(Geospatial object listing tasks)
┌──
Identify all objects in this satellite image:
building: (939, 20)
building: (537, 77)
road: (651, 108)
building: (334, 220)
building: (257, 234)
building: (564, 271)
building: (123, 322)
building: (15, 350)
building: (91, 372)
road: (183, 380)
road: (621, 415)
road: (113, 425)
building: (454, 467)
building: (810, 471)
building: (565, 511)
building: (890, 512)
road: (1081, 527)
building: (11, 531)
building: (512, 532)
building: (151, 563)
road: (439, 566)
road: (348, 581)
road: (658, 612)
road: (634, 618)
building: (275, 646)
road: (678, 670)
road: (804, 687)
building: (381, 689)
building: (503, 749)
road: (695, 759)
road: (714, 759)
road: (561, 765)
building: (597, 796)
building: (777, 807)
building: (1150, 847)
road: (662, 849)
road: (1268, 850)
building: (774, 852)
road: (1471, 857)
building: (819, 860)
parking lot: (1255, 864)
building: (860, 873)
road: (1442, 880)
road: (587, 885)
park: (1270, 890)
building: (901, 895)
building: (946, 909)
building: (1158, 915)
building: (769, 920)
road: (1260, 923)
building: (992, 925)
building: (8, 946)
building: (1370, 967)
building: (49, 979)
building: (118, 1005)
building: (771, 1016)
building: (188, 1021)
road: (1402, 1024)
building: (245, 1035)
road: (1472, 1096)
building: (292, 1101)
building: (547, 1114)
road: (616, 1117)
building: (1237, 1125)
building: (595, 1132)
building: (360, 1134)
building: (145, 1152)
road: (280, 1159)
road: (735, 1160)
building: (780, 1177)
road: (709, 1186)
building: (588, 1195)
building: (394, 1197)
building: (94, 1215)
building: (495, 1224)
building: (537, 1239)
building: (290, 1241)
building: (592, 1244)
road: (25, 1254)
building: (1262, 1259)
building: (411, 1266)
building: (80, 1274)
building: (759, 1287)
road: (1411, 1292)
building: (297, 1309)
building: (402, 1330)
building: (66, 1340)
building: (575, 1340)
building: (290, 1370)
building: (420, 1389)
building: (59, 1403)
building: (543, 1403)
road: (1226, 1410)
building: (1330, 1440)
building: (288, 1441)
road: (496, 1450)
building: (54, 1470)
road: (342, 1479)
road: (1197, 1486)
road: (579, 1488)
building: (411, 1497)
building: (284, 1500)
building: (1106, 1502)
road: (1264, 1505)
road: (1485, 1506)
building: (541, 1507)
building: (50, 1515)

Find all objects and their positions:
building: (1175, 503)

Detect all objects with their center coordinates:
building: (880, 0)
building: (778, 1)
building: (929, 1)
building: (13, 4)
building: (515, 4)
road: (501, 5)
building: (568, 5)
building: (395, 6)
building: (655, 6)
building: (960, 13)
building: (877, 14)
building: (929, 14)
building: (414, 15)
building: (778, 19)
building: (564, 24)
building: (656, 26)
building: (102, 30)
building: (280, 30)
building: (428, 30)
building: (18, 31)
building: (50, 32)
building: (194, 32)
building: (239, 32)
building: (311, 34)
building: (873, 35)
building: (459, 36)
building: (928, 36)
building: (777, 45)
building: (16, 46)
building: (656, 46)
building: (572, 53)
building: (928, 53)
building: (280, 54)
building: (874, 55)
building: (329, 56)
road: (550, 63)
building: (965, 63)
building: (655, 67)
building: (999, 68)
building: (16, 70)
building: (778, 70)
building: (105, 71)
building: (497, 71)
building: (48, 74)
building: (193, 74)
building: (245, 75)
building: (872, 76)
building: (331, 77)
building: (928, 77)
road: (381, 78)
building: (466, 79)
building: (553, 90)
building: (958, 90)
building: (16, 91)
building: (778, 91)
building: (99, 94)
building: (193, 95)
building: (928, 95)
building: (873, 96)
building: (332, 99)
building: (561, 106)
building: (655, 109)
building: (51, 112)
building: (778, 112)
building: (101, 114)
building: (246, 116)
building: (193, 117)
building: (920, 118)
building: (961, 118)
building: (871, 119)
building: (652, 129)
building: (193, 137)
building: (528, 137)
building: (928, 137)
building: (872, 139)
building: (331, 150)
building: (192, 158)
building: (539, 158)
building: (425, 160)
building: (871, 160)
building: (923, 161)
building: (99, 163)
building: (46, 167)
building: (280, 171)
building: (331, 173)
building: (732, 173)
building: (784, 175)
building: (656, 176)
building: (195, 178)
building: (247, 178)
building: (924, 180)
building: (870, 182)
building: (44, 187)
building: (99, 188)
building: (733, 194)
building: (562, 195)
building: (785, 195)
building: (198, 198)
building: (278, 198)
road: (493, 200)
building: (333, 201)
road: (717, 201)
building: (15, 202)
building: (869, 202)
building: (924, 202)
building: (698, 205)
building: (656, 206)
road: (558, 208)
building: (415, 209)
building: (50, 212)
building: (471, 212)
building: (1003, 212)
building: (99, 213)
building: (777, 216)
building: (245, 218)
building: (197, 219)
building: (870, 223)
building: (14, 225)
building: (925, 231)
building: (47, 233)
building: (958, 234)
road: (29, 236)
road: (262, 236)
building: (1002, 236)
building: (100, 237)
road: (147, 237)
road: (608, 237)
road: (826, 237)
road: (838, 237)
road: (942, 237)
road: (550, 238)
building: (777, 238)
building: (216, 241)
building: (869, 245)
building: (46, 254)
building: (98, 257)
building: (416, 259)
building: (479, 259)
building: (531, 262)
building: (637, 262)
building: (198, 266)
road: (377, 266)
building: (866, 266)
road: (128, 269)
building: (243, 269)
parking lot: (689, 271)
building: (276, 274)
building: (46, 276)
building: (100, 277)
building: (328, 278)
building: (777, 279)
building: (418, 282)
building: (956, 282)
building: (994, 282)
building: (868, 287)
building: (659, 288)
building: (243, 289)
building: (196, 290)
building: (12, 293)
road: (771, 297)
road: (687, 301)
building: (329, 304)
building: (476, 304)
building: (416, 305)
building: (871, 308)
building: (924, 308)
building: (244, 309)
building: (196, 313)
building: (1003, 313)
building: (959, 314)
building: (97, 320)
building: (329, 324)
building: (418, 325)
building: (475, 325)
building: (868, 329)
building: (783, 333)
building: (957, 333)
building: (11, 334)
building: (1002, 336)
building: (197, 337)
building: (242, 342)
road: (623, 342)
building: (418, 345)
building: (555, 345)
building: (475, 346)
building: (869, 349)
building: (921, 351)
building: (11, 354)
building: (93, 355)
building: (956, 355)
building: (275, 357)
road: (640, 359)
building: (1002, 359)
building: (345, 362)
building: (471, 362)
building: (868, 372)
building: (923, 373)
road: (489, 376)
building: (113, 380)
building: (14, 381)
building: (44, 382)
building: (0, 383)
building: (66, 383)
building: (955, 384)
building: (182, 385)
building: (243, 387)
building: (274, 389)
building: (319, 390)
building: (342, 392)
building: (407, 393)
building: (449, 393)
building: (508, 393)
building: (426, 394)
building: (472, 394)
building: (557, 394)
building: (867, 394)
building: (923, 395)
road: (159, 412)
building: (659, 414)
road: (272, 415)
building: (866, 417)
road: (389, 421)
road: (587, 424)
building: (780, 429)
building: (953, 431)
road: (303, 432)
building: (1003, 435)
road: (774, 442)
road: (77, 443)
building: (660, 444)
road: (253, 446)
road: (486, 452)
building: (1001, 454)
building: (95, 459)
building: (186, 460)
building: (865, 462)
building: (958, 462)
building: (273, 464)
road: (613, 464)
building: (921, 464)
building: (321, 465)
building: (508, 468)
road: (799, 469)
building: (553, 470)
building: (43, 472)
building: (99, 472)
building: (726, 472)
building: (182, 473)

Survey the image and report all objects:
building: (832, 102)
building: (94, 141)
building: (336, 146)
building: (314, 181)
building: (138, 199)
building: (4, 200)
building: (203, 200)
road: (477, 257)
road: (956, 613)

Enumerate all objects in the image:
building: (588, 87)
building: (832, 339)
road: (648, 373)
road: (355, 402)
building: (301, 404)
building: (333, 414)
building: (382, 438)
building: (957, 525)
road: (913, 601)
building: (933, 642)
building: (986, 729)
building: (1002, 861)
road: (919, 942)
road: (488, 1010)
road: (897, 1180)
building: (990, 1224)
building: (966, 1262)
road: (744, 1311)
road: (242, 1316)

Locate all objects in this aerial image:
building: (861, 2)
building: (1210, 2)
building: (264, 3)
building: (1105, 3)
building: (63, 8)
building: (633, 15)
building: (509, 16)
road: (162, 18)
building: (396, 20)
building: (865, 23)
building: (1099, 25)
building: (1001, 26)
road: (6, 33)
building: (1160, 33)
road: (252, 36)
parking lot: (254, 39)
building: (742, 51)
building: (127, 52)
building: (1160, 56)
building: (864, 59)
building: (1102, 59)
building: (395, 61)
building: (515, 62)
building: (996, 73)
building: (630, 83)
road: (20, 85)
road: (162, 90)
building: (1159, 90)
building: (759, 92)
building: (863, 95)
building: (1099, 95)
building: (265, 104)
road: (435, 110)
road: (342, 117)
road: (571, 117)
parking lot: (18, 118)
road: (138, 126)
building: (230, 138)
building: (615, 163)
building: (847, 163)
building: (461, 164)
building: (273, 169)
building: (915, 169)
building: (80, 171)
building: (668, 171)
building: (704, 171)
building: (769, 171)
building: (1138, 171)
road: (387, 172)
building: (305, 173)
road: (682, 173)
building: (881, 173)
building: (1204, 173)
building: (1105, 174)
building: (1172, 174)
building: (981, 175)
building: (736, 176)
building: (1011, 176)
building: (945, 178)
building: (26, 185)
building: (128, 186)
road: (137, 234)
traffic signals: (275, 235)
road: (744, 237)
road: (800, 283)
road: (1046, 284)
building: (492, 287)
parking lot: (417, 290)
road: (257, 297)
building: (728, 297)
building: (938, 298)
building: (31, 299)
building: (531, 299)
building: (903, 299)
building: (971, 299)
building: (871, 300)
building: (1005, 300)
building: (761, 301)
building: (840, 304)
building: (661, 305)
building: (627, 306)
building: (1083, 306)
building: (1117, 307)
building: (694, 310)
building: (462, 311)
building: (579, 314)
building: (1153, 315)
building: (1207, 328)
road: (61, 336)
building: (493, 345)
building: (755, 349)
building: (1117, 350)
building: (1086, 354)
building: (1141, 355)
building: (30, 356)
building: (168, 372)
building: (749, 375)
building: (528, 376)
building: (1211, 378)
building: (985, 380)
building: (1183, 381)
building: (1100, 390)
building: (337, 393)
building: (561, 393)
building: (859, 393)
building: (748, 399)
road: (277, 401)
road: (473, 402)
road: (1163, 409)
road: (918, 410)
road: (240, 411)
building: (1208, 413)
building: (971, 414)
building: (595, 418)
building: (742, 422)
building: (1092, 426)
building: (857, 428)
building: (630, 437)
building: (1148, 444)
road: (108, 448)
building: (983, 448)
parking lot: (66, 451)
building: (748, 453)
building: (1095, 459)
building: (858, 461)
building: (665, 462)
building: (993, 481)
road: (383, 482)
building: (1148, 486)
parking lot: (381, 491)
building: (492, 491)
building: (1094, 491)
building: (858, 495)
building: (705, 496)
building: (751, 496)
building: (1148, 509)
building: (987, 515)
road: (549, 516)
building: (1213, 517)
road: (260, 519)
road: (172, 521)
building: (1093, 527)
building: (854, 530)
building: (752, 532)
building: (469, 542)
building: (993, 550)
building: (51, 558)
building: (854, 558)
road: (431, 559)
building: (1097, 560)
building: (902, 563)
└──
TASK
Given the entries above, count how many lines include the word "parking"; respond with the number only.

SOLUTION TO THIS TASK
7